The problem
Using the data below, return the stretch from the line that contains "pink round brick I3 level" through the line that contains "none -> black brick D8:E8 level 1", both included, exactly as it stands and nothing beyond it.
:: Source data
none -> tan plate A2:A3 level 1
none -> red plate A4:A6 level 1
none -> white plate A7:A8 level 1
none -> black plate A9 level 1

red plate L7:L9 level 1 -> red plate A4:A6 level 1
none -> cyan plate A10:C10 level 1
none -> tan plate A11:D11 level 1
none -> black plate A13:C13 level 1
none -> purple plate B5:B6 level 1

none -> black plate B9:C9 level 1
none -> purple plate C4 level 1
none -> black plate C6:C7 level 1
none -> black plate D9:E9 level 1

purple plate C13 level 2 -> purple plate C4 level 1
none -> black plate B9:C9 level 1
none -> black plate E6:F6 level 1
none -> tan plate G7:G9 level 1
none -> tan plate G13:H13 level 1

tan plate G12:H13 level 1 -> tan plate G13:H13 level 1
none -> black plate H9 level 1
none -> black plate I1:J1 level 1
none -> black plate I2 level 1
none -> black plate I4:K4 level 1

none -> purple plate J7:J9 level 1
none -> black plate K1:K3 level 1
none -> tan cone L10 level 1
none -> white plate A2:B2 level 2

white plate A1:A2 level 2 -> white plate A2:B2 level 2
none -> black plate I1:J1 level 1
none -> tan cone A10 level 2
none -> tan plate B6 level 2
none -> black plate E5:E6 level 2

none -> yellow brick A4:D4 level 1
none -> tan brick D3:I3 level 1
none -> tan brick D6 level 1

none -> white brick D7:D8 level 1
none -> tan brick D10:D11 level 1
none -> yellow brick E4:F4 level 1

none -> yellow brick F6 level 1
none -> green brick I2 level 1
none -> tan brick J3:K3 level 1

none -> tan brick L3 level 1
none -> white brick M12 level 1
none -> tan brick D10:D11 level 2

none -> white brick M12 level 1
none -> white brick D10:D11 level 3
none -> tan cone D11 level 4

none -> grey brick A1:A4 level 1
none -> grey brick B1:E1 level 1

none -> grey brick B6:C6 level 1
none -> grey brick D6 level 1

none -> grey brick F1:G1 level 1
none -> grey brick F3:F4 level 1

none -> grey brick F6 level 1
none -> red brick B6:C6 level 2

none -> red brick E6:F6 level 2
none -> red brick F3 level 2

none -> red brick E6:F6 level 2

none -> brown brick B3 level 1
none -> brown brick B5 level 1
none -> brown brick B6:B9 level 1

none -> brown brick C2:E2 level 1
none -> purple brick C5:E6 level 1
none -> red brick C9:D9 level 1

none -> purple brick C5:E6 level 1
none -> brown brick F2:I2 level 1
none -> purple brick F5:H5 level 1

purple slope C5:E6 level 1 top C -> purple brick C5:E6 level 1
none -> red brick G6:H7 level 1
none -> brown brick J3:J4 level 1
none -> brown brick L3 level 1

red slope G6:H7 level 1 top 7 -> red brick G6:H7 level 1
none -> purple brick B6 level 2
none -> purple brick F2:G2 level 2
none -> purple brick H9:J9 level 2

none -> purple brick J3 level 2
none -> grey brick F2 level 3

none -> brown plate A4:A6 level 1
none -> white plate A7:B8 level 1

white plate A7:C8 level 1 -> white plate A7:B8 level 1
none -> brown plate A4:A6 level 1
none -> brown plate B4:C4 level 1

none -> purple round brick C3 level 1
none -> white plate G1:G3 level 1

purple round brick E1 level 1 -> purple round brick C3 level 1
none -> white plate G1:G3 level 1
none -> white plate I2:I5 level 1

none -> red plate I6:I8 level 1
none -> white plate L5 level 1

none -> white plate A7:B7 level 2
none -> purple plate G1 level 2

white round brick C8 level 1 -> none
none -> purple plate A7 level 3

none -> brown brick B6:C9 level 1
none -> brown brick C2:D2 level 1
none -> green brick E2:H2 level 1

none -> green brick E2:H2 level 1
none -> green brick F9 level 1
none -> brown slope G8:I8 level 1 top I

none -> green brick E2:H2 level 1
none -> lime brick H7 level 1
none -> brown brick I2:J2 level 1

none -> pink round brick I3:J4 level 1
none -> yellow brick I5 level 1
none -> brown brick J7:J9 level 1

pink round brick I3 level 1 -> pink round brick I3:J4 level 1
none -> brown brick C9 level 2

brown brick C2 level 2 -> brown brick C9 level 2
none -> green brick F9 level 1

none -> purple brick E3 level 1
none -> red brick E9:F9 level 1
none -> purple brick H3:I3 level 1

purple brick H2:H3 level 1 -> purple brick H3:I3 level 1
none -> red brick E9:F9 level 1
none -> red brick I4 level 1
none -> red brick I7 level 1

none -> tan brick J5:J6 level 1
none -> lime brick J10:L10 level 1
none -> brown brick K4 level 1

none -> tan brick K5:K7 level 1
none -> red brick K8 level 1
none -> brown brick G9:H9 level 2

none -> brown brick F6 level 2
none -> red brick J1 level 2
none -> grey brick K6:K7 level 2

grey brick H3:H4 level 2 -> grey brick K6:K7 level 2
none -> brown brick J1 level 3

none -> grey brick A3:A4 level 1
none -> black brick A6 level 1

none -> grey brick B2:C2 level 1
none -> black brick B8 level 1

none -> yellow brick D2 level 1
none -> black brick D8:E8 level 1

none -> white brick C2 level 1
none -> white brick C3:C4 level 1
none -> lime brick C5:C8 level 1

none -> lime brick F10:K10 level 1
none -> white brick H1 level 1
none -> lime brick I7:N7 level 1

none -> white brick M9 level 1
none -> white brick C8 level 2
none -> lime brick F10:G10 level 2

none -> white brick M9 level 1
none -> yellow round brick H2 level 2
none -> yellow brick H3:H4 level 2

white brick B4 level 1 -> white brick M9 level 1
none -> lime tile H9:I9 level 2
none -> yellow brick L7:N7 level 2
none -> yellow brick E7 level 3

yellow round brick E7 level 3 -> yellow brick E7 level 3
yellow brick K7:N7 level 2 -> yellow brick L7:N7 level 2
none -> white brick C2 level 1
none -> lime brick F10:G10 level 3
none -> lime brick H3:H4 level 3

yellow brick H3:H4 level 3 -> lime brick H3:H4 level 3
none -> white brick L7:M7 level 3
::::
Answer section
pink round brick I3 level 1 -> pink round brick I3:J4 level 1
none -> brown brick C9 level 2

brown brick C2 level 2 -> brown brick C9 level 2
none -> green brick F9 level 1

none -> purple brick E3 level 1
none -> red brick E9:F9 level 1
none -> purple brick H3:I3 level 1

purple brick H2:H3 level 1 -> purple brick H3:I3 level 1
none -> red brick E9:F9 level 1
none -> red brick I4 level 1
none -> red brick I7 level 1

none -> tan brick J5:J6 level 1
none -> lime brick J10:L10 level 1
none -> brown brick K4 level 1

none -> tan brick K5:K7 level 1
none -> red brick K8 level 1
none -> brown brick G9:H9 level 2

none -> brown brick F6 level 2
none -> red brick J1 level 2
none -> grey brick K6:K7 level 2

grey brick H3:H4 level 2 -> grey brick K6:K7 level 2
none -> brown brick J1 level 3

none -> grey brick A3:A4 level 1
none -> black brick A6 level 1

none -> grey brick B2:C2 level 1
none -> black brick B8 level 1

none -> yellow brick D2 level 1
none -> black brick D8:E8 level 1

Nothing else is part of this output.